┌─ Task material

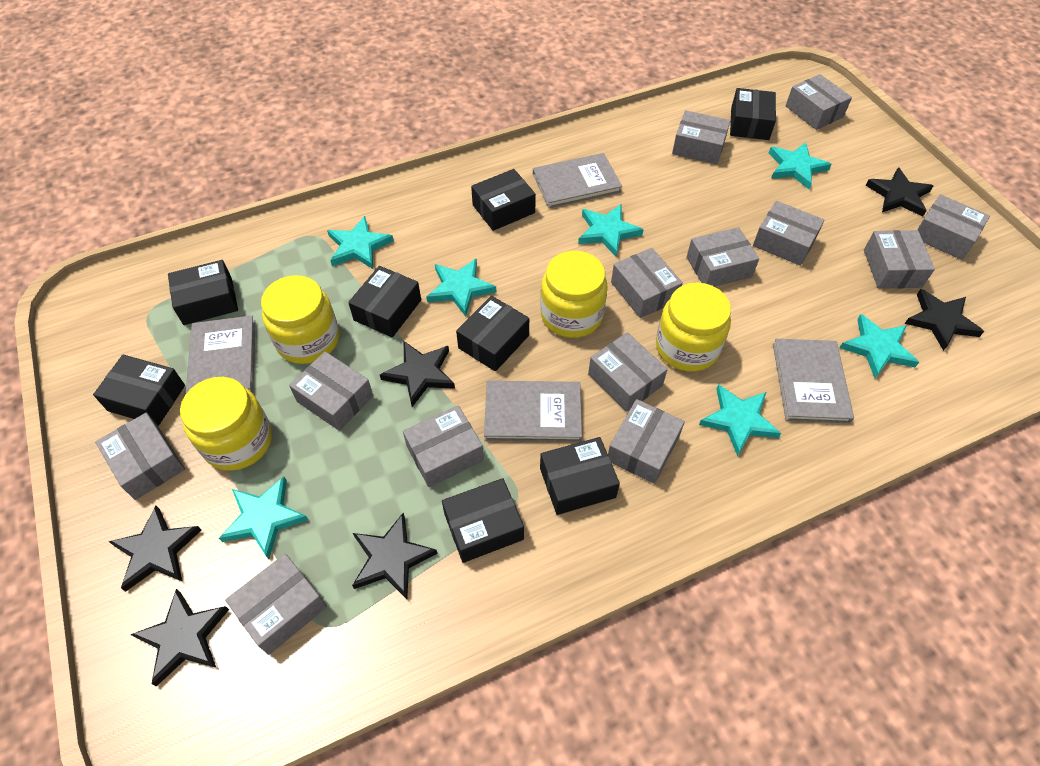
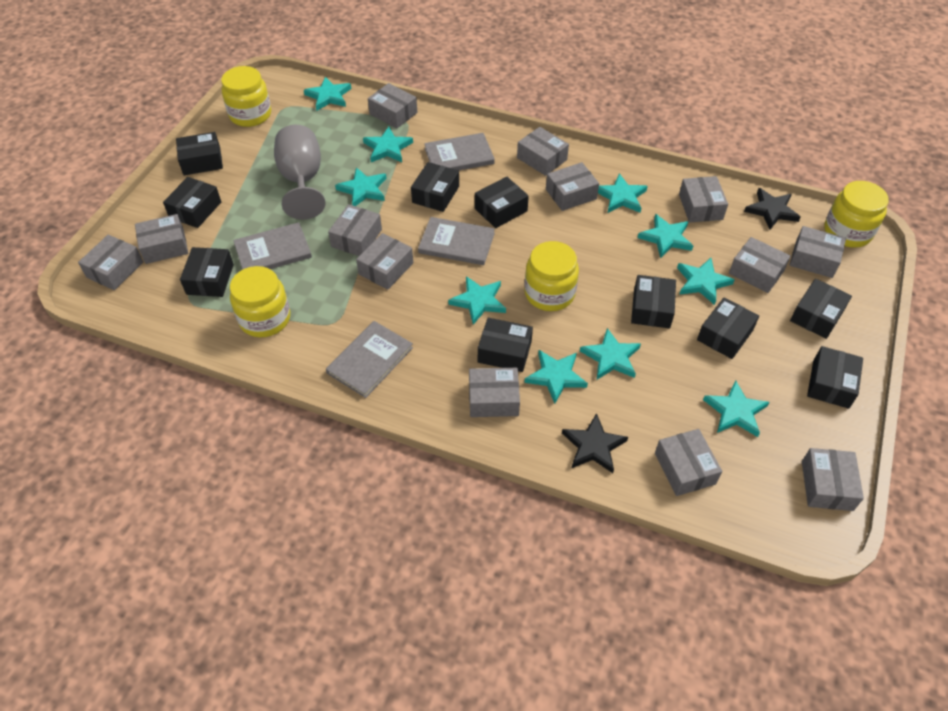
black box: 8 -> 10
black star: 6 -> 2
grey goblet: 0 -> 1
turquoise star: 7 -> 10

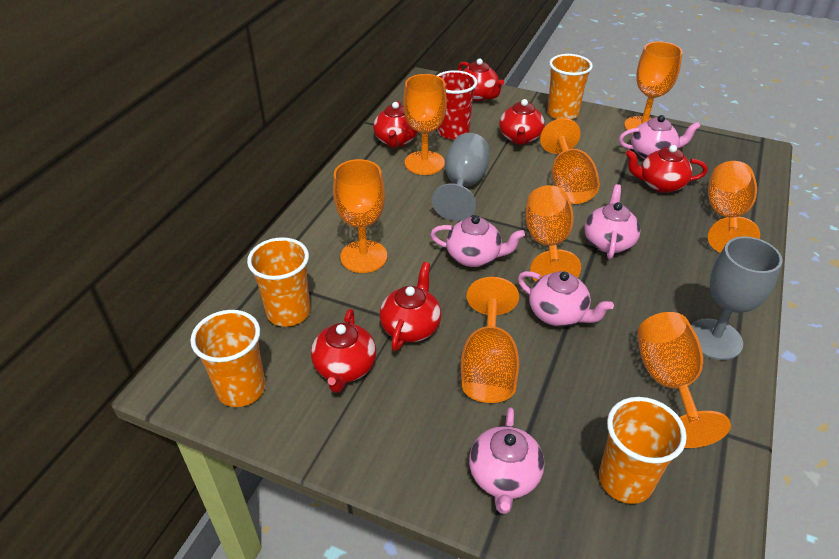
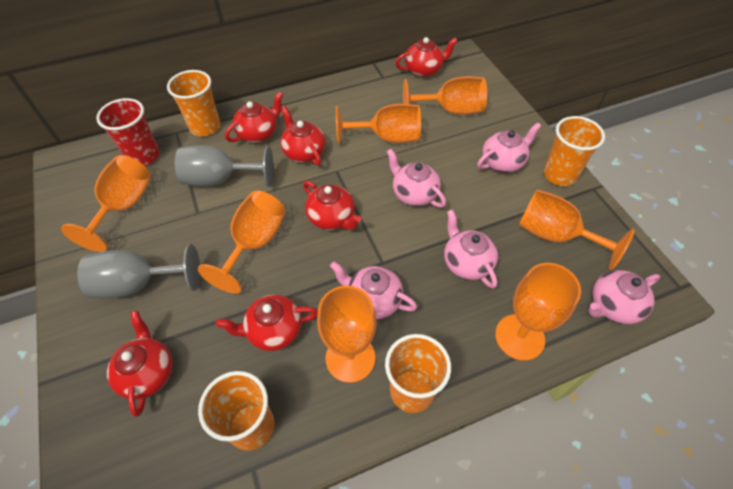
orange goblet: 8 -> 7

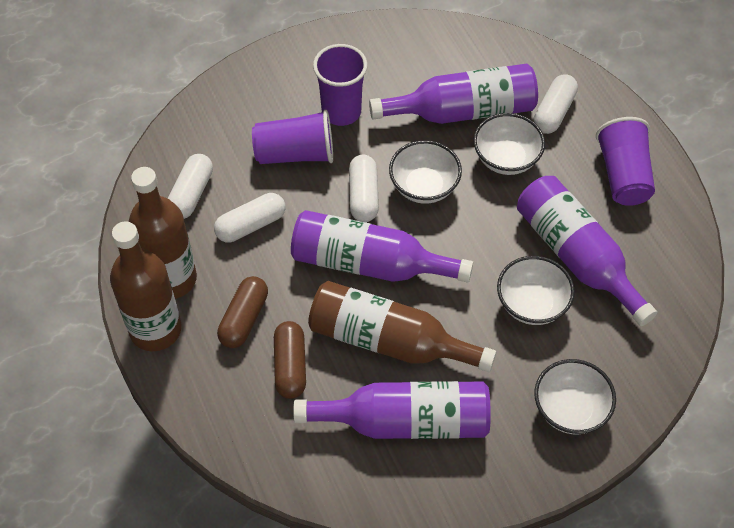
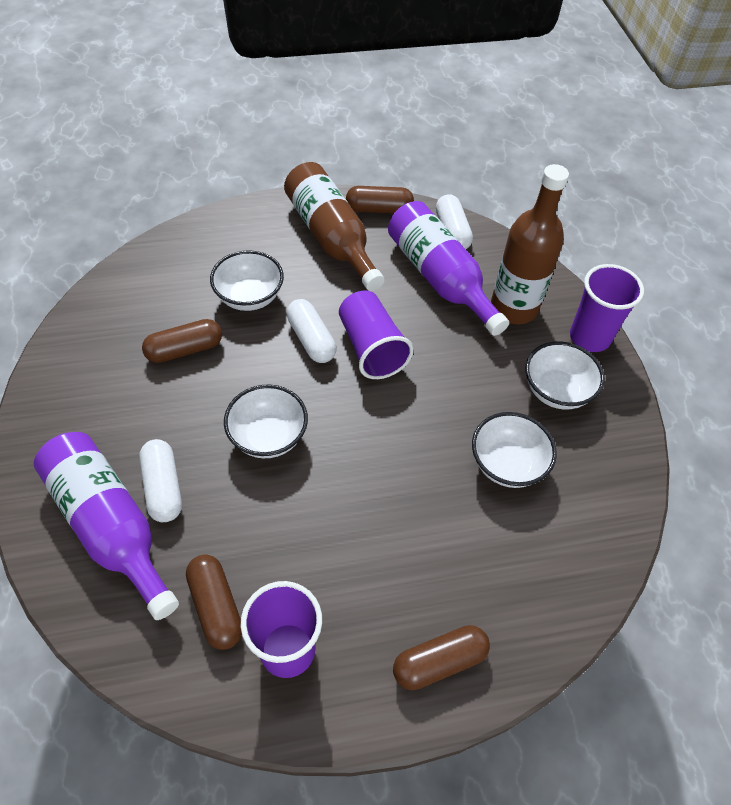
brown bottle: 3 -> 2
brown capsule: 2 -> 4
purple bottle: 4 -> 2
white capsule: 4 -> 3

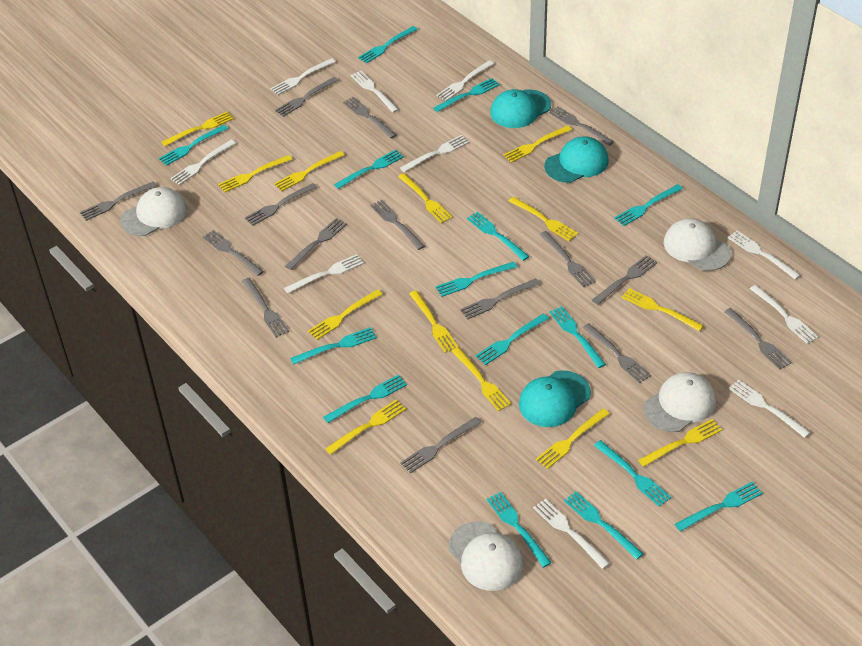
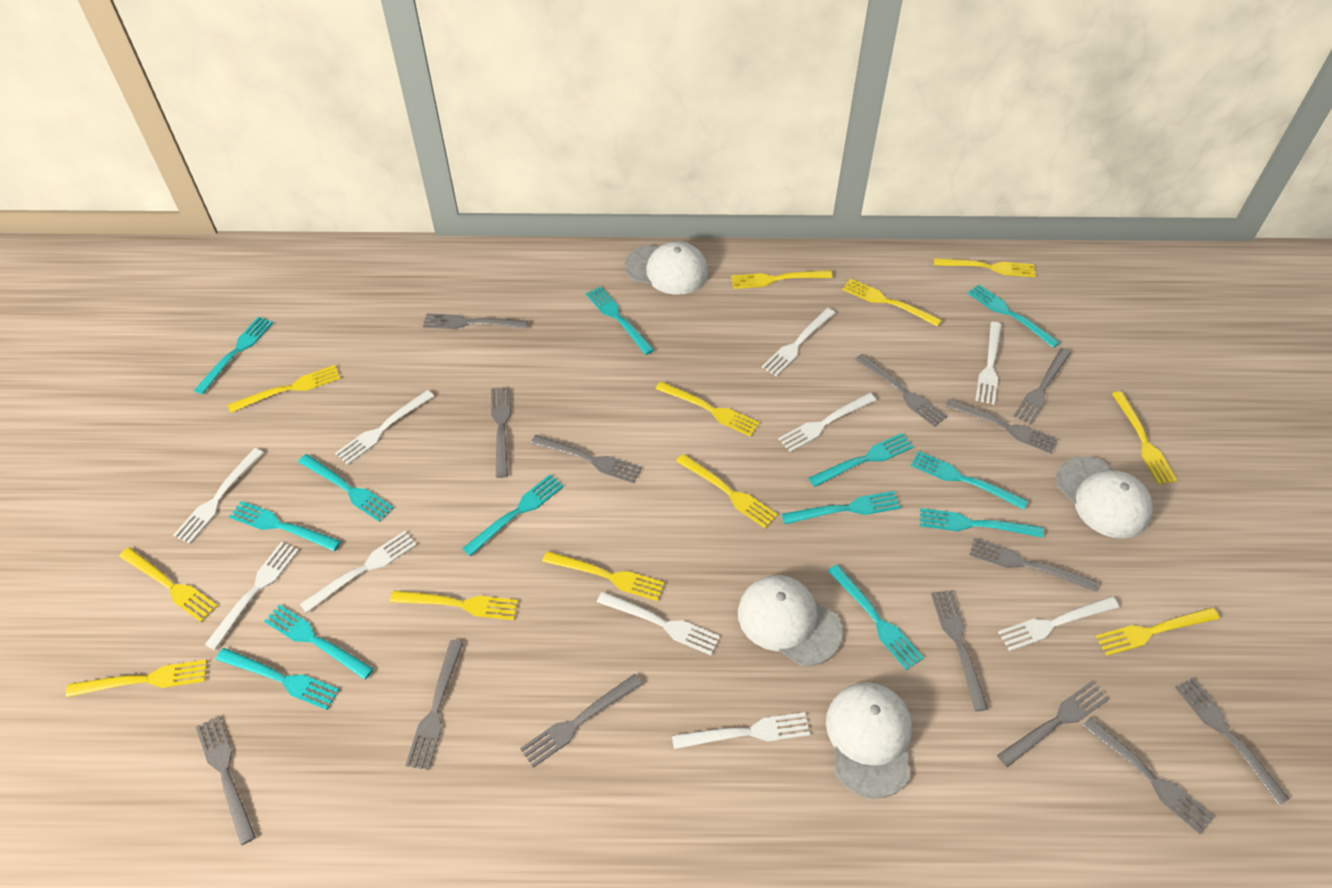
grey fork: 15 -> 14
turquoise cap: 3 -> 0
turquoise fork: 15 -> 13
yellow fork: 13 -> 12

└─

» **What the task requires**
Find the lines of the listing that contain the string "fork" and give how many there are, with no other words.

» **Solution**
3